## PROBLEM TO SOLVE:
Reproduce all of the items below word for word, without changing anything.

== SOURCE MATERIAL ==

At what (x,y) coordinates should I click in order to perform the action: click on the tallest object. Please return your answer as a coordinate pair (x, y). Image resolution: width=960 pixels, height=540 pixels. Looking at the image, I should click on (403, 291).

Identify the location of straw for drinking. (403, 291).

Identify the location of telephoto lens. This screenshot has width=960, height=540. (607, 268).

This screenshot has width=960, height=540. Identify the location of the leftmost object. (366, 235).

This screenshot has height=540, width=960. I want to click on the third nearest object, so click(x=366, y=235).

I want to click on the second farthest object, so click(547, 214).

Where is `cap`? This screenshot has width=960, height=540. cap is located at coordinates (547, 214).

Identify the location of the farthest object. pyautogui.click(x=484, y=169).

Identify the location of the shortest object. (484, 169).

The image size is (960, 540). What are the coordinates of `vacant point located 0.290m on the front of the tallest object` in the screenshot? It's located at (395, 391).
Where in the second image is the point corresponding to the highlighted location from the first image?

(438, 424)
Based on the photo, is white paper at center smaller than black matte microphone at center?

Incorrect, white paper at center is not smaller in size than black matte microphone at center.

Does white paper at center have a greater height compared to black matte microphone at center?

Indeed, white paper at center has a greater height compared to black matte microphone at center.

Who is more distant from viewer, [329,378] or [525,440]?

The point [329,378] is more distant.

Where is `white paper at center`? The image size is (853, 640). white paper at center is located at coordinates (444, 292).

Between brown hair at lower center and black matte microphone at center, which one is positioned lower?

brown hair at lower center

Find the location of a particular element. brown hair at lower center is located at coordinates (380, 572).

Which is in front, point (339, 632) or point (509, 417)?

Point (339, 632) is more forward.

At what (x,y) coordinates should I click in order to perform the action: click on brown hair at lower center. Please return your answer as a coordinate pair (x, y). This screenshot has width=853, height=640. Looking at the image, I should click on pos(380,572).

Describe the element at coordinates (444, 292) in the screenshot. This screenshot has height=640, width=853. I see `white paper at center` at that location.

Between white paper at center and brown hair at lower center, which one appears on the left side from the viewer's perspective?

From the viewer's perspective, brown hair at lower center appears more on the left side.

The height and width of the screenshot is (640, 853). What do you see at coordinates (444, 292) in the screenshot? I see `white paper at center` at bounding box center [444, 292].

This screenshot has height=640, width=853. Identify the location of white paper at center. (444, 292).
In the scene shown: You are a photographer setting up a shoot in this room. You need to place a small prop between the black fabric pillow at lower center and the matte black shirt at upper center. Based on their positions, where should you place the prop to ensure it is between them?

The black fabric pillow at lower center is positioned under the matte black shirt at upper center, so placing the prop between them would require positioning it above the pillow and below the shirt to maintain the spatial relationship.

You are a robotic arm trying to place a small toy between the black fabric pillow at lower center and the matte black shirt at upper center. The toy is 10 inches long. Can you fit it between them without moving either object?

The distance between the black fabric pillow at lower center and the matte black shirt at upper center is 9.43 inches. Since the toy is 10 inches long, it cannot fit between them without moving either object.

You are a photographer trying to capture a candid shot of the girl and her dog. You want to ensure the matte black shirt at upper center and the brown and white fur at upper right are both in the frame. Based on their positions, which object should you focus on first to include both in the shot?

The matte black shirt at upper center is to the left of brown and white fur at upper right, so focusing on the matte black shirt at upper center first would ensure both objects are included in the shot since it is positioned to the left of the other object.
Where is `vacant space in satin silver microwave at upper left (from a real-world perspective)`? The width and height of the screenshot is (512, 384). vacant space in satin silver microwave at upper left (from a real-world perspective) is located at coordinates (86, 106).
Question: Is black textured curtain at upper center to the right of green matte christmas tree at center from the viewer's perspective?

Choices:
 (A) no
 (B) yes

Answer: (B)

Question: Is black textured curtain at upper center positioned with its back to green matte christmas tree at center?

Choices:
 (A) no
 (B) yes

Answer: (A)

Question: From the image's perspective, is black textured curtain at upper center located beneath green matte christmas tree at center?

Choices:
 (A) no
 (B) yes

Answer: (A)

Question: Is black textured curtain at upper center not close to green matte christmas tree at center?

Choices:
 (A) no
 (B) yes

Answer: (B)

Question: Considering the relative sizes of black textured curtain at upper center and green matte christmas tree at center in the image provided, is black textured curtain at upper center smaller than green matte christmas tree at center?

===

## SOLUTION TO THE EXERCISE:
At what (x,y) coordinates should I click in order to perform the action: click on the tallest object. Please return your answer as a coordinate pair (x, y). Image resolution: width=960 pixels, height=540 pixels. Looking at the image, I should click on (403, 291).

Identify the location of straw for drinking. (403, 291).

Identify the location of telephoto lens. This screenshot has width=960, height=540. (607, 268).

This screenshot has width=960, height=540. Identify the location of the leftmost object. (366, 235).

This screenshot has height=540, width=960. I want to click on the third nearest object, so click(x=366, y=235).

I want to click on the second farthest object, so click(547, 214).

Where is `cap`? This screenshot has width=960, height=540. cap is located at coordinates (547, 214).

Identify the location of the farthest object. pyautogui.click(x=484, y=169).

Identify the location of the shortest object. (484, 169).

The image size is (960, 540). What are the coordinates of `vacant point located 0.290m on the front of the tallest object` in the screenshot? It's located at (395, 391).
Where in the second image is the point corresponding to the highlighted location from the first image?

(438, 424)
Based on the photo, is white paper at center smaller than black matte microphone at center?

Incorrect, white paper at center is not smaller in size than black matte microphone at center.

Does white paper at center have a greater height compared to black matte microphone at center?

Indeed, white paper at center has a greater height compared to black matte microphone at center.

Who is more distant from viewer, [329,378] or [525,440]?

The point [329,378] is more distant.

Where is `white paper at center`? The image size is (853, 640). white paper at center is located at coordinates (444, 292).

Between brown hair at lower center and black matte microphone at center, which one is positioned lower?

brown hair at lower center

Find the location of a particular element. brown hair at lower center is located at coordinates (380, 572).

Which is in front, point (339, 632) or point (509, 417)?

Point (339, 632) is more forward.

At what (x,y) coordinates should I click in order to perform the action: click on brown hair at lower center. Please return your answer as a coordinate pair (x, y). This screenshot has width=853, height=640. Looking at the image, I should click on pos(380,572).

Describe the element at coordinates (444, 292) in the screenshot. This screenshot has height=640, width=853. I see `white paper at center` at that location.

Between white paper at center and brown hair at lower center, which one appears on the left side from the viewer's perspective?

From the viewer's perspective, brown hair at lower center appears more on the left side.

The height and width of the screenshot is (640, 853). What do you see at coordinates (444, 292) in the screenshot? I see `white paper at center` at bounding box center [444, 292].

This screenshot has height=640, width=853. Identify the location of white paper at center. (444, 292).
In the scene shown: You are a photographer setting up a shoot in this room. You need to place a small prop between the black fabric pillow at lower center and the matte black shirt at upper center. Based on their positions, where should you place the prop to ensure it is between them?

The black fabric pillow at lower center is positioned under the matte black shirt at upper center, so placing the prop between them would require positioning it above the pillow and below the shirt to maintain the spatial relationship.

You are a robotic arm trying to place a small toy between the black fabric pillow at lower center and the matte black shirt at upper center. The toy is 10 inches long. Can you fit it between them without moving either object?

The distance between the black fabric pillow at lower center and the matte black shirt at upper center is 9.43 inches. Since the toy is 10 inches long, it cannot fit between them without moving either object.

You are a photographer trying to capture a candid shot of the girl and her dog. You want to ensure the matte black shirt at upper center and the brown and white fur at upper right are both in the frame. Based on their positions, which object should you focus on first to include both in the shot?

The matte black shirt at upper center is to the left of brown and white fur at upper right, so focusing on the matte black shirt at upper center first would ensure both objects are included in the shot since it is positioned to the left of the other object.
Where is `vacant space in satin silver microwave at upper left (from a real-world perspective)`? The width and height of the screenshot is (512, 384). vacant space in satin silver microwave at upper left (from a real-world perspective) is located at coordinates (86, 106).
Question: Is black textured curtain at upper center to the right of green matte christmas tree at center from the viewer's perspective?

Choices:
 (A) no
 (B) yes

Answer: (B)

Question: Is black textured curtain at upper center positioned with its back to green matte christmas tree at center?

Choices:
 (A) no
 (B) yes

Answer: (A)

Question: From the image's perspective, is black textured curtain at upper center located beneath green matte christmas tree at center?

Choices:
 (A) no
 (B) yes

Answer: (A)

Question: Is black textured curtain at upper center not close to green matte christmas tree at center?

Choices:
 (A) no
 (B) yes

Answer: (B)

Question: Considering the relative sizes of black textured curtain at upper center and green matte christmas tree at center in the image provided, is black textured curtain at upper center smaller than green matte christmas tree at center?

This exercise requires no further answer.